**TASK DESCRIPTION:** Rewrite the items from the start through the line containing "34: (345, 283)", replacing "absolute pixels" with "image pixels" and leaving everything else unchanged.

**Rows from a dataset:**
..........

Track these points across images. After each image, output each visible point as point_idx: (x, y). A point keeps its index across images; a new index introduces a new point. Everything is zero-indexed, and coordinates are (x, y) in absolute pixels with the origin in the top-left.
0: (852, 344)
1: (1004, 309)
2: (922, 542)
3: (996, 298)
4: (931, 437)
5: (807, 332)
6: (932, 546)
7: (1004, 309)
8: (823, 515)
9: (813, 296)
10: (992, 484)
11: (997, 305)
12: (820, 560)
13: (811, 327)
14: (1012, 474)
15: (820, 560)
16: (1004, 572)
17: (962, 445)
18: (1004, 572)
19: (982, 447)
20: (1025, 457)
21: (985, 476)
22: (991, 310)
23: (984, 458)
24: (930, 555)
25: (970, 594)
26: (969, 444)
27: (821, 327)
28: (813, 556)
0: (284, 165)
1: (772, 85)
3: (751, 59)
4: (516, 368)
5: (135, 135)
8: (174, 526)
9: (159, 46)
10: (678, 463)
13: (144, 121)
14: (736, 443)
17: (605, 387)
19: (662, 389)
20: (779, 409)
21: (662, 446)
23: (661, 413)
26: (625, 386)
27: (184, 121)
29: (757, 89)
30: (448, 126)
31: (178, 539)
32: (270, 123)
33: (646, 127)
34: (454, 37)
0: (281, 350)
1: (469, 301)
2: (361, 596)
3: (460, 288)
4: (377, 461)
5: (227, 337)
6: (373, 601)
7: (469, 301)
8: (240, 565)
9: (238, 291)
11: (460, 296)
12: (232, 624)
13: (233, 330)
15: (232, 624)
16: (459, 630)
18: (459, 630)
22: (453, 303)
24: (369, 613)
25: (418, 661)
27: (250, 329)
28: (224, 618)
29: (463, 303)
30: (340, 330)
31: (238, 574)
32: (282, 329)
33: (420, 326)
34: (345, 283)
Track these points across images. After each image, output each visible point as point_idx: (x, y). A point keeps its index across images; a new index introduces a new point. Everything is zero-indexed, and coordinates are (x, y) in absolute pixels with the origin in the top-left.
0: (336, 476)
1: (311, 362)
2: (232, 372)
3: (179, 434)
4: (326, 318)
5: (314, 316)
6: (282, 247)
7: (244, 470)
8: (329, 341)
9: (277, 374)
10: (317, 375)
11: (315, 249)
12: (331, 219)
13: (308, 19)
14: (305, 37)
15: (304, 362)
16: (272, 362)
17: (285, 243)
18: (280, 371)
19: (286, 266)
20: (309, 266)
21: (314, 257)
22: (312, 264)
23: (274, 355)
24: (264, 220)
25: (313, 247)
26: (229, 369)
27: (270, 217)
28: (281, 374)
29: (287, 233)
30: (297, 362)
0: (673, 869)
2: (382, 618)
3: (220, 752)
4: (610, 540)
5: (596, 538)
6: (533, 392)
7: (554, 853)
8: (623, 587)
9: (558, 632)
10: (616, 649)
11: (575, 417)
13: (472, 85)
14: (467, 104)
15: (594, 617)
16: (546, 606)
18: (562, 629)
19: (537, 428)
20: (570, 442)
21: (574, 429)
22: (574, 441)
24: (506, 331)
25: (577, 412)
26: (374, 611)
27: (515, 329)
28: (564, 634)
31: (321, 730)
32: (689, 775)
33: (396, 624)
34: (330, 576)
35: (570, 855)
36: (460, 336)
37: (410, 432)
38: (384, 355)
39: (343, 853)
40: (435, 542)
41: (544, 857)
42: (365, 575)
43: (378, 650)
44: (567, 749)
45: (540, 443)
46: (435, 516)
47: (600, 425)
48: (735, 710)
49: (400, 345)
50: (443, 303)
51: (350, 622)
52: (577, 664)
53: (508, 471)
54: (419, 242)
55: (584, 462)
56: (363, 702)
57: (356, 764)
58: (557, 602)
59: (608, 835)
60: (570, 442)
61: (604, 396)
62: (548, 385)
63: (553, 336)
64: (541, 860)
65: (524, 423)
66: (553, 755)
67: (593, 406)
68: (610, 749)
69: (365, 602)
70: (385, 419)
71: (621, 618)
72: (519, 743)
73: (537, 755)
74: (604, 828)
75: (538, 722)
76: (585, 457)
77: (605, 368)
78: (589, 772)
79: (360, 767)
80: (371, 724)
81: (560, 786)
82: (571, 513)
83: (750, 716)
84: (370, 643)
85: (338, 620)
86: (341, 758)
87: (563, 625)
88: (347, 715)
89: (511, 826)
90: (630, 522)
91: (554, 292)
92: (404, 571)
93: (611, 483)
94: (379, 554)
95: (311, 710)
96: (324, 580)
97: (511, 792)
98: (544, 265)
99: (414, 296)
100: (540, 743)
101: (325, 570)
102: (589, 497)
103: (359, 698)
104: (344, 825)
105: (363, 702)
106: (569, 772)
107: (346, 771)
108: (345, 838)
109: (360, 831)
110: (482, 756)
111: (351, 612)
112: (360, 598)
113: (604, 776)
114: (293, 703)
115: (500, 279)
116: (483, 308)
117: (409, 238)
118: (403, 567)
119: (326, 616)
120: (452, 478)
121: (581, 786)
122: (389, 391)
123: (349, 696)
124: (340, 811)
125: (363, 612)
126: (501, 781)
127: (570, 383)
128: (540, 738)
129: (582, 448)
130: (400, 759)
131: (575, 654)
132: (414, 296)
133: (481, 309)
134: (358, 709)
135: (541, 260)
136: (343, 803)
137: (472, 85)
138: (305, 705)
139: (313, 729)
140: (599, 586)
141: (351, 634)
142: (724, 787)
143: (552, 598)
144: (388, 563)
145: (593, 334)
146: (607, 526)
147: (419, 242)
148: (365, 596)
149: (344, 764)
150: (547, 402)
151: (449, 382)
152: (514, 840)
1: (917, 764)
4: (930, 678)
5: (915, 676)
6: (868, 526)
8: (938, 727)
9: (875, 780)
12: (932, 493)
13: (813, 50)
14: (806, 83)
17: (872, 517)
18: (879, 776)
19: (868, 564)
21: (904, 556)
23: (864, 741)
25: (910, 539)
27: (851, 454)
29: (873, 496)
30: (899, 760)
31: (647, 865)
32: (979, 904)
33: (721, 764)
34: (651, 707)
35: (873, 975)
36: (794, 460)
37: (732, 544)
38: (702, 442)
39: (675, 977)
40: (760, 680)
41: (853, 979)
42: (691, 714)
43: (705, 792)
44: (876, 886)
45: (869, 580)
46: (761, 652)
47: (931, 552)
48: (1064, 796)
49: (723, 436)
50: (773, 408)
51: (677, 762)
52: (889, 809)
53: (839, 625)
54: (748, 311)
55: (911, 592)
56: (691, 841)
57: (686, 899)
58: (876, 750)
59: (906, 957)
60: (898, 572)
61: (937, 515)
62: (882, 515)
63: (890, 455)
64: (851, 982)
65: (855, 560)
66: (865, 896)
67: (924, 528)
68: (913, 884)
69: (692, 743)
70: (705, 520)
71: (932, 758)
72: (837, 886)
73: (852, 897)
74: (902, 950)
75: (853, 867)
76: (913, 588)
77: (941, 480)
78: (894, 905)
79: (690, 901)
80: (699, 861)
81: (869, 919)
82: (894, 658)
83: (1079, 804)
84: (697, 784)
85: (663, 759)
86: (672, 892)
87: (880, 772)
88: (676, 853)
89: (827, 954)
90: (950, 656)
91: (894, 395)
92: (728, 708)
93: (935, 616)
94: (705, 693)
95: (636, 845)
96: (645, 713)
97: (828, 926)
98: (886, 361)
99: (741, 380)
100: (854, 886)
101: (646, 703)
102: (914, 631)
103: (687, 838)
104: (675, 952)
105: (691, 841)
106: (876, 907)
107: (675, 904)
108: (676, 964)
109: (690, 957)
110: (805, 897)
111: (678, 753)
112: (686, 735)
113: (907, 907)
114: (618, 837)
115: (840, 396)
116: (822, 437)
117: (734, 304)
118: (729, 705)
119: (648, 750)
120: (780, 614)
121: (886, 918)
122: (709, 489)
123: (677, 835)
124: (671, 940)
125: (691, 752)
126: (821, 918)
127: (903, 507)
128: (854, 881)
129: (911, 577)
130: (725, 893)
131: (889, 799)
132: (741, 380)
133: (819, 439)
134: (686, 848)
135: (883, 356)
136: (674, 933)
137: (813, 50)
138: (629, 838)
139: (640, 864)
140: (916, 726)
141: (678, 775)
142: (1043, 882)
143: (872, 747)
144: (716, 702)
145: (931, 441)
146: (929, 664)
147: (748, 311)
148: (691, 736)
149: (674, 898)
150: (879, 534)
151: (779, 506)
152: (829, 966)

..........

**EXERCISE ANSWER:**
Track these points across images. After each image, output each visible point as point_idx: (x, y). A point keeps its index across images; a new index introduces a new point. Everything is zero-indexed, and coordinates are (x, y) in image pixels with the origin in the top-left.
0: (852, 344)
1: (1004, 309)
2: (922, 542)
3: (996, 298)
4: (931, 437)
5: (807, 332)
6: (932, 546)
7: (1004, 309)
8: (823, 515)
9: (813, 296)
10: (992, 484)
11: (997, 305)
12: (820, 560)
13: (811, 327)
14: (1012, 474)
15: (820, 560)
16: (1004, 572)
17: (962, 445)
18: (1004, 572)
19: (982, 447)
20: (1025, 457)
21: (985, 476)
22: (991, 310)
23: (984, 458)
24: (930, 555)
25: (970, 594)
26: (969, 444)
27: (821, 327)
28: (813, 556)
0: (284, 165)
1: (772, 85)
3: (751, 59)
4: (516, 368)
5: (135, 135)
8: (174, 526)
9: (159, 46)
10: (678, 463)
13: (144, 121)
14: (736, 443)
17: (605, 387)
19: (662, 389)
20: (779, 409)
21: (662, 446)
23: (661, 413)
26: (625, 386)
27: (184, 121)
29: (757, 89)
30: (448, 126)
31: (178, 539)
32: (270, 123)
33: (646, 127)
34: (454, 37)
0: (281, 350)
1: (469, 301)
2: (361, 596)
3: (460, 288)
4: (377, 461)
5: (227, 337)
6: (373, 601)
7: (469, 301)
8: (240, 565)
9: (238, 291)
11: (460, 296)
12: (232, 624)
13: (233, 330)
15: (232, 624)
16: (459, 630)
18: (459, 630)
22: (453, 303)
24: (369, 613)
25: (418, 661)
27: (250, 329)
28: (224, 618)
29: (463, 303)
30: (340, 330)
31: (238, 574)
32: (282, 329)
33: (420, 326)
34: (345, 283)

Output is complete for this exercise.